▶ What is being asked: Count the lines in the items below that contain the string "front", where case counts, and reply with only that number.

(begin)

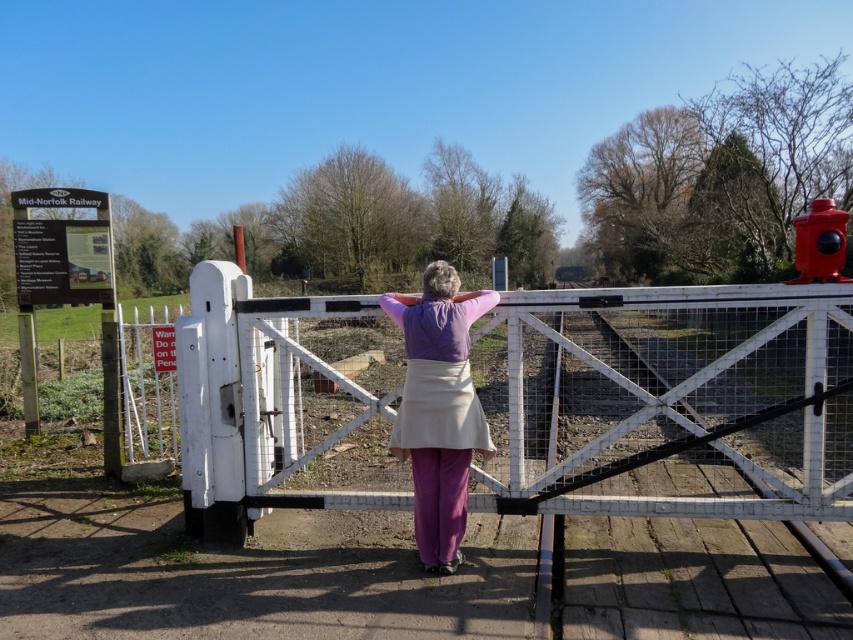
Does purple matte shirt at center have a greater width compared to shiny red hydrant at upper right?

In fact, purple matte shirt at center might be narrower than shiny red hydrant at upper right.

Can you confirm if purple matte shirt at center is shorter than shiny red hydrant at upper right?

Yes.

Image resolution: width=853 pixels, height=640 pixels. In order to click on purple matte shirt at center in this screenshot , I will do `click(438, 408)`.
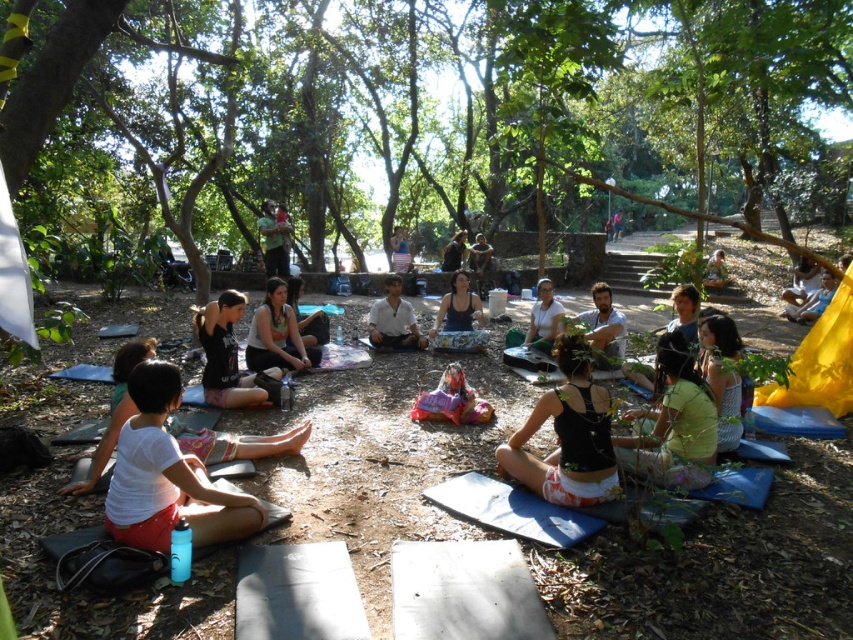
Is black fabric tank top at center positioned in front of knitted light blue sweater at lower right?

No.

How much distance is there between black fabric tank top at center and knitted light blue sweater at lower right?

11.34 feet

Identify the location of black fabric tank top at center. (225, 355).

Which is below, white fabric shirt at lower left or matte gray shirt at center?

white fabric shirt at lower left is below.

Is white fabric shirt at lower left shorter than matte gray shirt at center?

In fact, white fabric shirt at lower left may be taller than matte gray shirt at center.

Does point (137, 449) come in front of point (599, 298)?

Yes, point (137, 449) is closer to viewer.

Where is `white fabric shirt at lower left`? white fabric shirt at lower left is located at coordinates (167, 476).

Does black fabric shorts at center have a smaller size compared to matte black tank top at lower right?

Correct, black fabric shorts at center occupies less space than matte black tank top at lower right.

Is black fabric shorts at center shorter than matte black tank top at lower right?

No, black fabric shorts at center is not shorter than matte black tank top at lower right.

Find the location of a particular element. The height and width of the screenshot is (640, 853). black fabric shorts at center is located at coordinates (567, 435).

Locate an element on the screen. The height and width of the screenshot is (640, 853). black fabric shorts at center is located at coordinates (567, 435).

(end)

▶ Task answer: 2